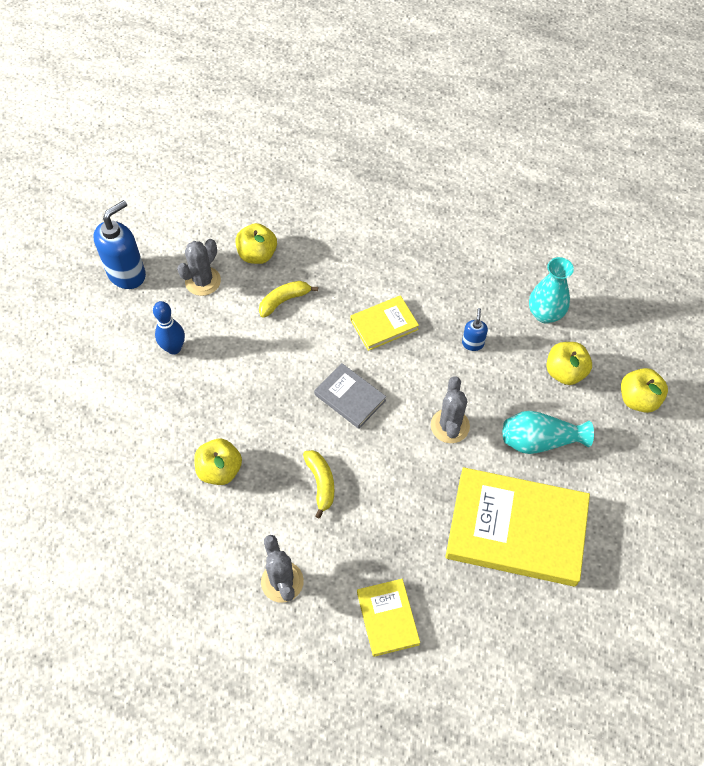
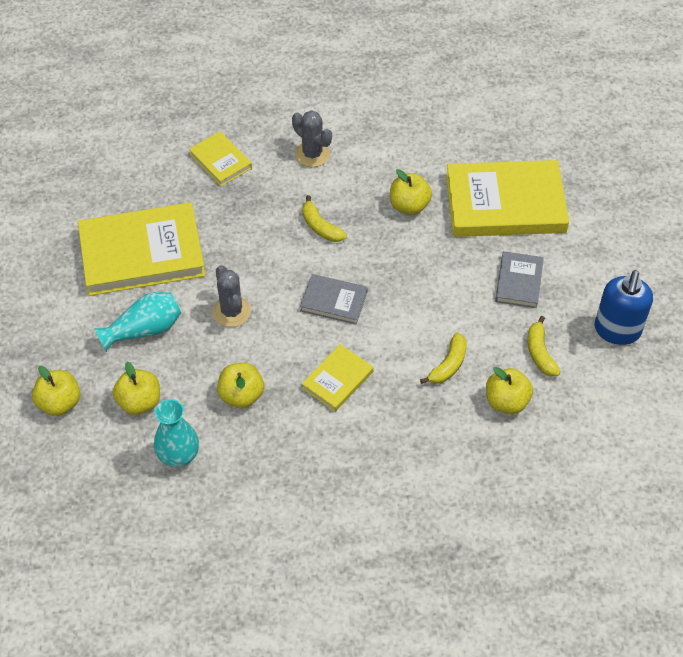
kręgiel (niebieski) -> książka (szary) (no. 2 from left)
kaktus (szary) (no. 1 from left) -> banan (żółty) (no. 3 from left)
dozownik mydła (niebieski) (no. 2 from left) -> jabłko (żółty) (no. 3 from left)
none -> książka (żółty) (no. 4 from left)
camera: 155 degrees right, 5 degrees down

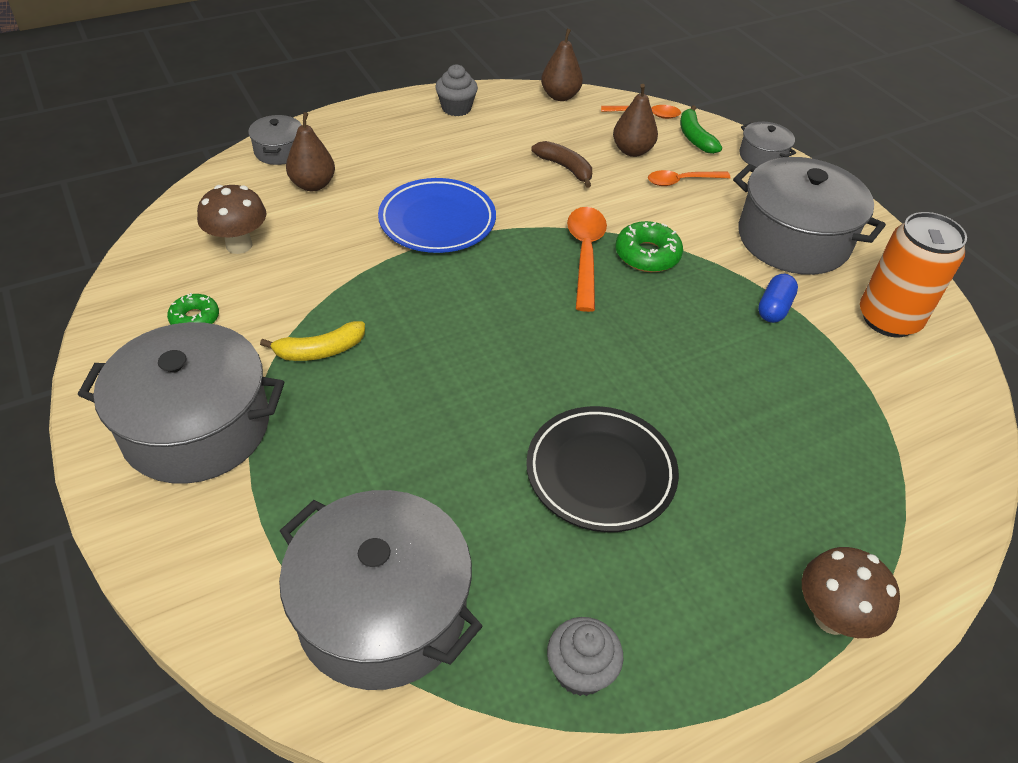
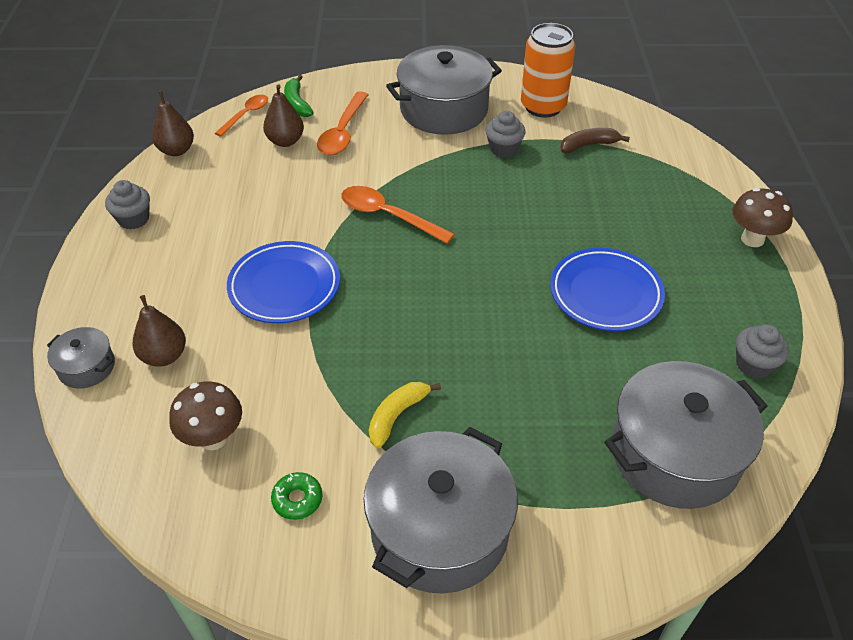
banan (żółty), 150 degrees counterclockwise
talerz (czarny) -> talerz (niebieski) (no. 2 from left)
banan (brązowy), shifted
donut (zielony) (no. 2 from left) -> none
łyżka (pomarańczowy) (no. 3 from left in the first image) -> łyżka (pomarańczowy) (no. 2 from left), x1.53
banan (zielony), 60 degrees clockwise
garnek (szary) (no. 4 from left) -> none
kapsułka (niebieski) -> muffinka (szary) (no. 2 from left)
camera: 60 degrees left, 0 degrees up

==================================================

Problem to solve
Please copy the records above word for word, leaving out every picture.

Exercise result
kręgiel (niebieski) -> książka (szary) (no. 2 from left)
kaktus (szary) (no. 1 from left) -> banan (żółty) (no. 3 from left)
dozownik mydła (niebieski) (no. 2 from left) -> jabłko (żółty) (no. 3 from left)
none -> książka (żółty) (no. 4 from left)
camera: 155 degrees right, 5 degrees down

banan (żółty), 150 degrees counterclockwise
talerz (czarny) -> talerz (niebieski) (no. 2 from left)
banan (brązowy), shifted
donut (zielony) (no. 2 from left) -> none
łyżka (pomarańczowy) (no. 3 from left in the first image) -> łyżka (pomarańczowy) (no. 2 from left), x1.53
banan (zielony), 60 degrees clockwise
garnek (szary) (no. 4 from left) -> none
kapsułka (niebieski) -> muffinka (szary) (no. 2 from left)
camera: 60 degrees left, 0 degrees up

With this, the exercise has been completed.